━━ MATERIAL SUPPLIED ━━

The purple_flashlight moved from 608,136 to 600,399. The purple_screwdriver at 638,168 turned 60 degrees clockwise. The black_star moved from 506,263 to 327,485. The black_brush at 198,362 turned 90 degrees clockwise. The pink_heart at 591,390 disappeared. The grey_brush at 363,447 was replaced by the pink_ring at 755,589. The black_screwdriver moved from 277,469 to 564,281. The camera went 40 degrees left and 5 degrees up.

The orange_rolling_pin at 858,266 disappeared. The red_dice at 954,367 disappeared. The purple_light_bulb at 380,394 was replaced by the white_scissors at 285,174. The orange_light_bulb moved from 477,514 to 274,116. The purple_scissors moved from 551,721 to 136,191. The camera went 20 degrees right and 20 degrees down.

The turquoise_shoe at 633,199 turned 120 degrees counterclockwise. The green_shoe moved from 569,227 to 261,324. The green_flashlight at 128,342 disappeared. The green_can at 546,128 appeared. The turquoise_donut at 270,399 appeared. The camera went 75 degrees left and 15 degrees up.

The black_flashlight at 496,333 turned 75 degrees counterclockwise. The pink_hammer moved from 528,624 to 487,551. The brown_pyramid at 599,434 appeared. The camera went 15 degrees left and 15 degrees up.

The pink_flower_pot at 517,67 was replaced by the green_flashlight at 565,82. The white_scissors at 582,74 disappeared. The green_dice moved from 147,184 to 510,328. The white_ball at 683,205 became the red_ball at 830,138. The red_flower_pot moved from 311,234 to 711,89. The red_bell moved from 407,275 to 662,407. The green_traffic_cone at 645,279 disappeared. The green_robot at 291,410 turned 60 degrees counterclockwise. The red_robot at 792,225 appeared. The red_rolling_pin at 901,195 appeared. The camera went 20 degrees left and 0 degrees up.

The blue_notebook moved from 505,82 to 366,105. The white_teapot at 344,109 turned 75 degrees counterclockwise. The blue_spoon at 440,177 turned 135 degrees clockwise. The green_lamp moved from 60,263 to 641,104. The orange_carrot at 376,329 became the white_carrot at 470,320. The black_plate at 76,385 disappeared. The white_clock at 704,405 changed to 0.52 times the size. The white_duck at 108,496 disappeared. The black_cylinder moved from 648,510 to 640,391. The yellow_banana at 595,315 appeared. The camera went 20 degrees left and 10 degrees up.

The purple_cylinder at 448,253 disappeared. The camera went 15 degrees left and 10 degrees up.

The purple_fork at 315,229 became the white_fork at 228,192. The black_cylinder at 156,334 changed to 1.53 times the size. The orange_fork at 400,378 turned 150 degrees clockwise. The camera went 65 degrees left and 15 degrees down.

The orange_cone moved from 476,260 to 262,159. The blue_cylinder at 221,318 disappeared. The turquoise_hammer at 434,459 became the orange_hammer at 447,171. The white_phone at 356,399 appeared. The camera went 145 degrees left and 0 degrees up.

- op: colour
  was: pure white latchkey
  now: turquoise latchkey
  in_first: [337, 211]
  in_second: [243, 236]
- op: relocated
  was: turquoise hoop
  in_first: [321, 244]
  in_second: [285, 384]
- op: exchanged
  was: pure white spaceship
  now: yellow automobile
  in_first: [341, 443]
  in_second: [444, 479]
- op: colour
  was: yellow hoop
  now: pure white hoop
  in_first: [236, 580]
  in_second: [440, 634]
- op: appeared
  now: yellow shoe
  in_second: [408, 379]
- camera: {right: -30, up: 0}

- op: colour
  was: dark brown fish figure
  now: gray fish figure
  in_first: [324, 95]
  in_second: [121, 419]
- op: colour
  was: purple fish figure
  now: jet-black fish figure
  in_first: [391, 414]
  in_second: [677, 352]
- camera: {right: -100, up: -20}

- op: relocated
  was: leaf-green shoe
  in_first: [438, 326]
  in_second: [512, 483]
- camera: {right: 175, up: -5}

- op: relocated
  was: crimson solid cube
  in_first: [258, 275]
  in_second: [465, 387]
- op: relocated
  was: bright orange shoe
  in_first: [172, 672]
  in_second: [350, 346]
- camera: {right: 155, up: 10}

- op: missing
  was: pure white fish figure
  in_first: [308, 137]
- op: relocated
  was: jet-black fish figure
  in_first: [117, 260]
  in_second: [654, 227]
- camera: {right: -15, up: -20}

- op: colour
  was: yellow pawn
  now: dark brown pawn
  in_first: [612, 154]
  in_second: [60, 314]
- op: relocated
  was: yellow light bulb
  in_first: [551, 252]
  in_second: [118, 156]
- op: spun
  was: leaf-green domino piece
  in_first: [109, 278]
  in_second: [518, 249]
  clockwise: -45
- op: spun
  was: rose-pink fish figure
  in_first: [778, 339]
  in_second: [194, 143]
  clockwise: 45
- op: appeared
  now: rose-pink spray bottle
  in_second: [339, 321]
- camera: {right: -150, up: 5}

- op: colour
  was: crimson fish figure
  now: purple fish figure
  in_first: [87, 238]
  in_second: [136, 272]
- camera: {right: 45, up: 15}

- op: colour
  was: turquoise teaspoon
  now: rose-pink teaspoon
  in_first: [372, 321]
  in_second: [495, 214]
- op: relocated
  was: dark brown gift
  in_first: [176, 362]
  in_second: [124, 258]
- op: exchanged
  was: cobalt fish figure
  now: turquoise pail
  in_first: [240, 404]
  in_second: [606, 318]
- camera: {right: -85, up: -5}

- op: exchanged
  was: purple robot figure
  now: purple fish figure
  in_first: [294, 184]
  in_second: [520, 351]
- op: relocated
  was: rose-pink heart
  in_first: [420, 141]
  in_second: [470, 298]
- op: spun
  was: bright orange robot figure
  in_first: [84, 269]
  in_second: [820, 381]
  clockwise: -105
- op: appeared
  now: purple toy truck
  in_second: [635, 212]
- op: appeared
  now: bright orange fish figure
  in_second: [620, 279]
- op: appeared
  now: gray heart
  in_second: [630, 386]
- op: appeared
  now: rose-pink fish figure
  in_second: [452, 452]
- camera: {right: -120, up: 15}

━━━

◆ TASK OBJECTIVE: The required answer is the exact run of lines above starting at the line with "in_first: [337, 211]" and ending at the line with "in_second: [408, 379]", with both ends present.

◆ TASK RESULT:
  in_first: [337, 211]
  in_second: [243, 236]
- op: relocated
  was: turquoise hoop
  in_first: [321, 244]
  in_second: [285, 384]
- op: exchanged
  was: pure white spaceship
  now: yellow automobile
  in_first: [341, 443]
  in_second: [444, 479]
- op: colour
  was: yellow hoop
  now: pure white hoop
  in_first: [236, 580]
  in_second: [440, 634]
- op: appeared
  now: yellow shoe
  in_second: [408, 379]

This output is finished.